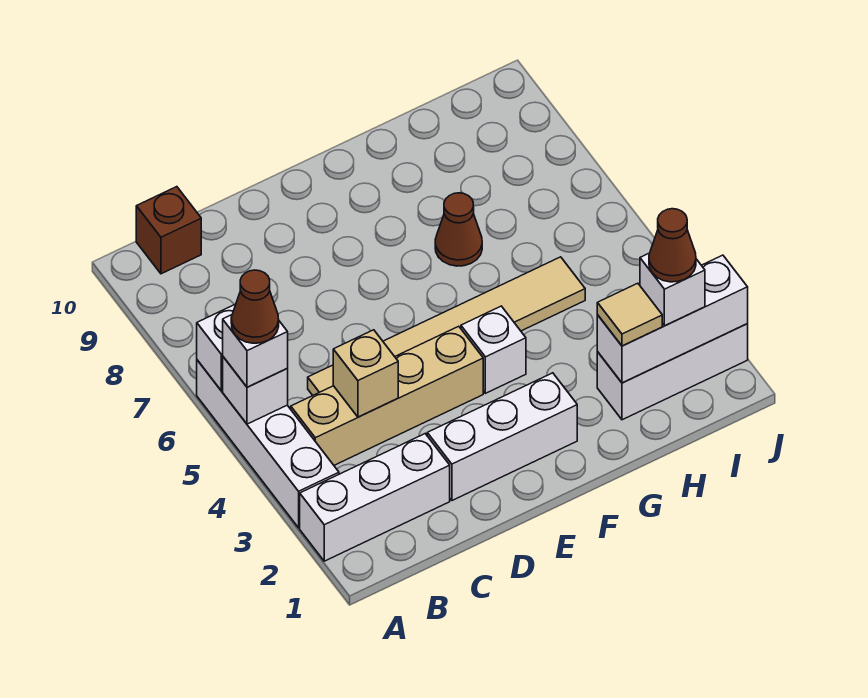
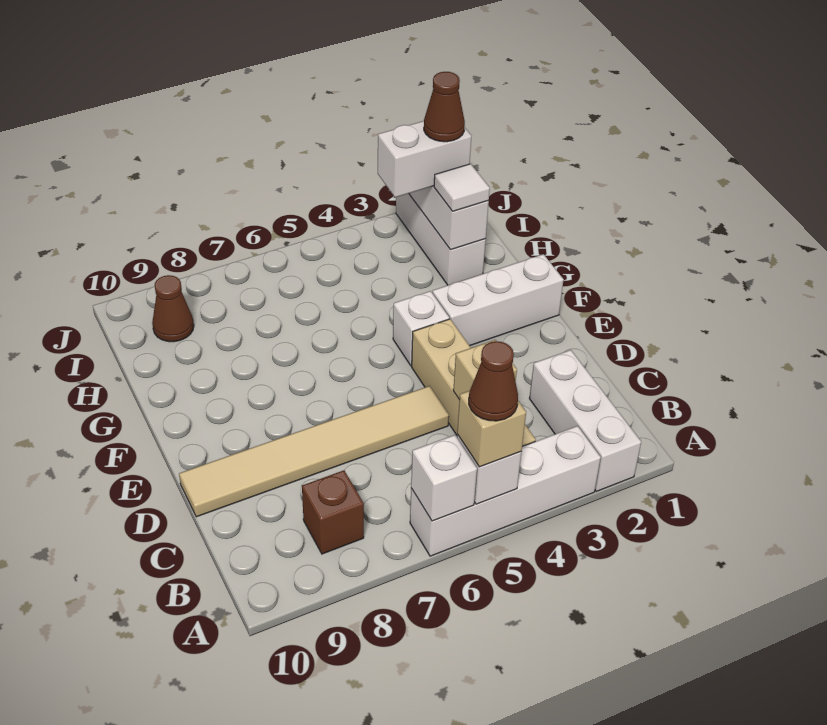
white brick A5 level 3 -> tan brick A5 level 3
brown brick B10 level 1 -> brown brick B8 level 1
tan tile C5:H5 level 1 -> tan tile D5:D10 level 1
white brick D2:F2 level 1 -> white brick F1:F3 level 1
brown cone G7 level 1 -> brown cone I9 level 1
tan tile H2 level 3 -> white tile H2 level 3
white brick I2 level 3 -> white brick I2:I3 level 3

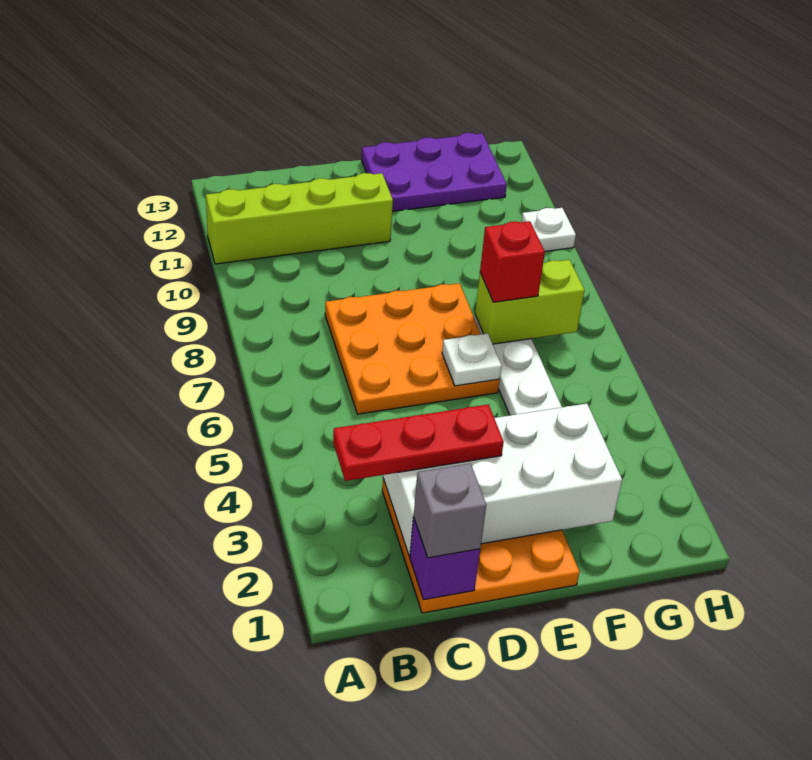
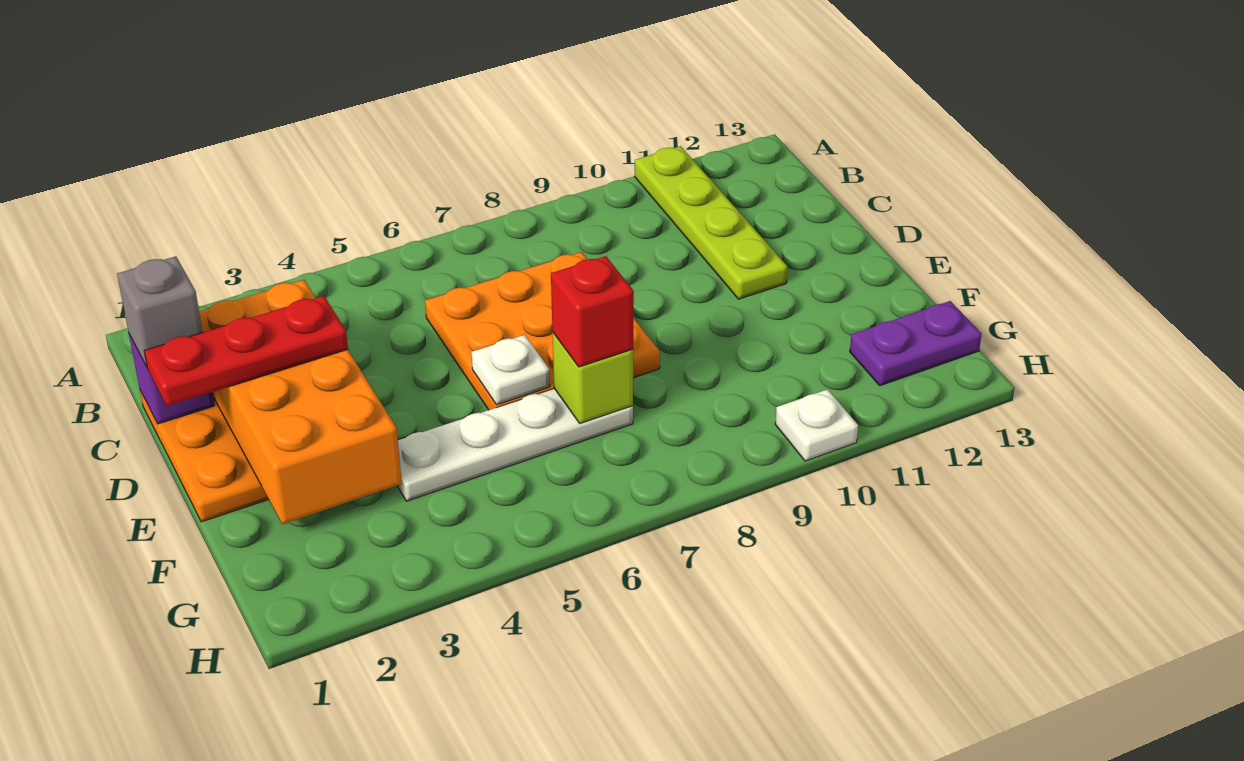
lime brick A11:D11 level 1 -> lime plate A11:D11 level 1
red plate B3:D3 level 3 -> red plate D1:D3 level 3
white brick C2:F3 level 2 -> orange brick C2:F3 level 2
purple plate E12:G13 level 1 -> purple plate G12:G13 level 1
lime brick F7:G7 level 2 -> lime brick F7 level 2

* * *

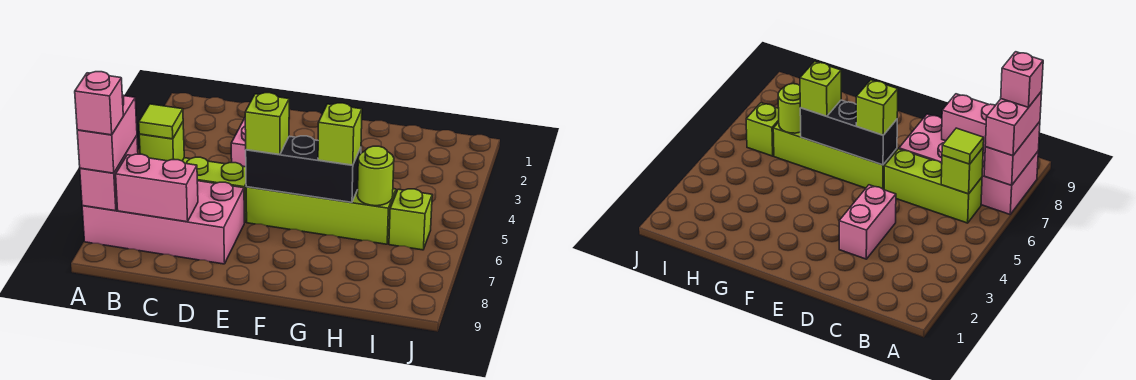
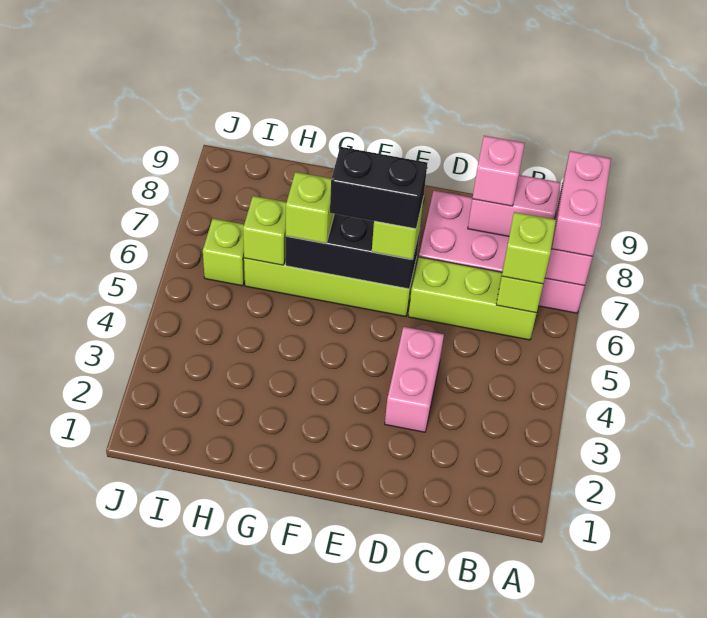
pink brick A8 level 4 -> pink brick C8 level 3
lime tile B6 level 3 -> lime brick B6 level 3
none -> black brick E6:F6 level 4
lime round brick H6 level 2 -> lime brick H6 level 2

Task objective
Here the job is to copy the stretch of records from the line containing "white brick A5" through the line containing "lime brick F7:G7", word for word. Leave every picture out.

Solution to this exercise
white brick A5 level 3 -> tan brick A5 level 3
brown brick B10 level 1 -> brown brick B8 level 1
tan tile C5:H5 level 1 -> tan tile D5:D10 level 1
white brick D2:F2 level 1 -> white brick F1:F3 level 1
brown cone G7 level 1 -> brown cone I9 level 1
tan tile H2 level 3 -> white tile H2 level 3
white brick I2 level 3 -> white brick I2:I3 level 3

lime brick A11:D11 level 1 -> lime plate A11:D11 level 1
red plate B3:D3 level 3 -> red plate D1:D3 level 3
white brick C2:F3 level 2 -> orange brick C2:F3 level 2
purple plate E12:G13 level 1 -> purple plate G12:G13 level 1
lime brick F7:G7 level 2 -> lime brick F7 level 2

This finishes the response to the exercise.